[WORK TO COMPLETE] Go through the data below. List every line that holds the word "cupcake".

[DATA]
--- START ---
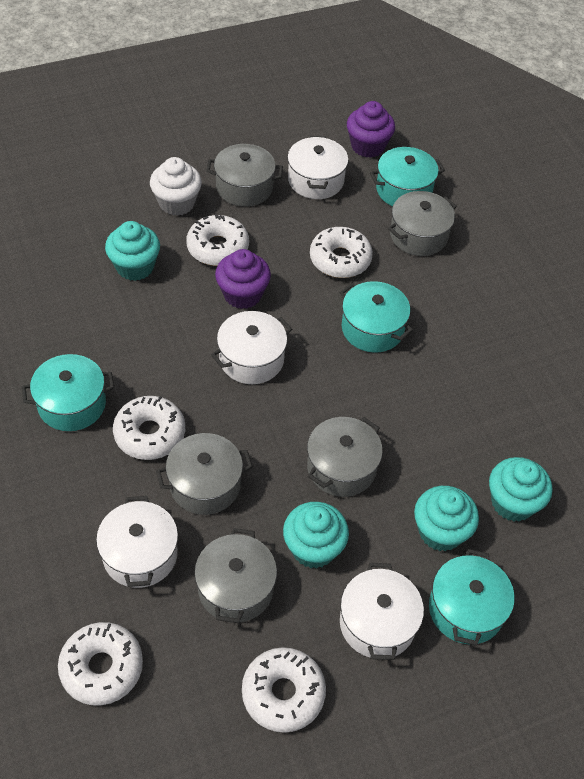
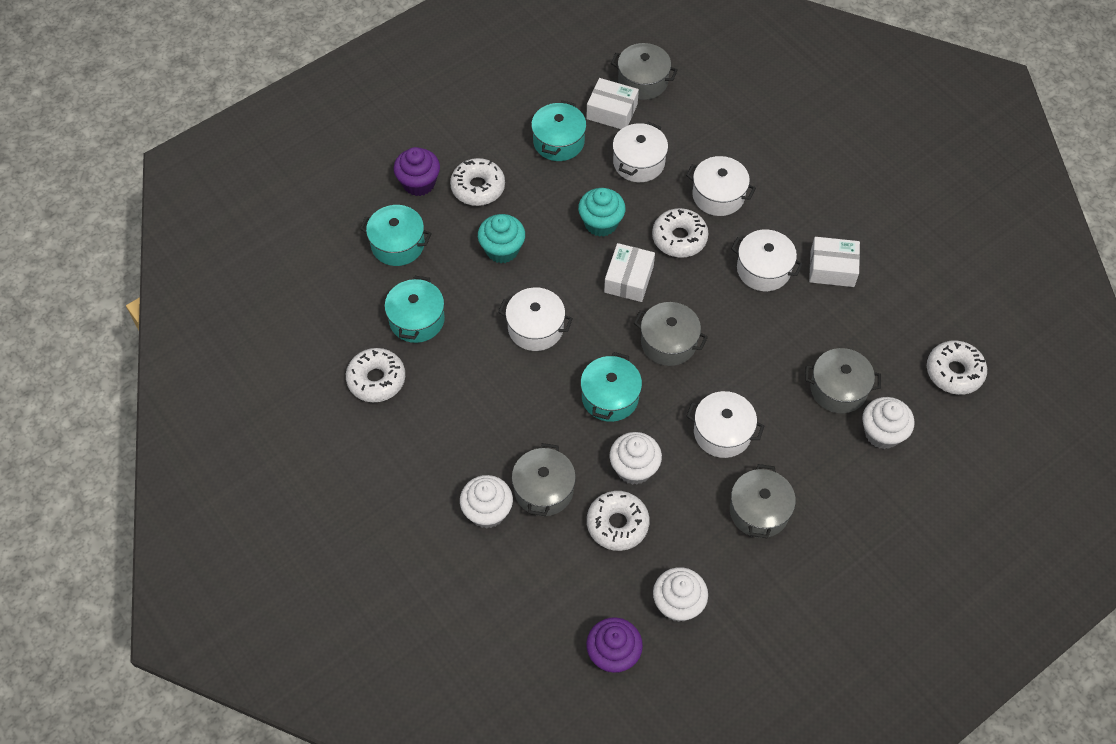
turquoise cupcake: 4 -> 2
white box: 0 -> 3
white cupcake: 1 -> 4
white pot: 4 -> 5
--- END ---
[RESULT]
turquoise cupcake: 4 -> 2
white cupcake: 1 -> 4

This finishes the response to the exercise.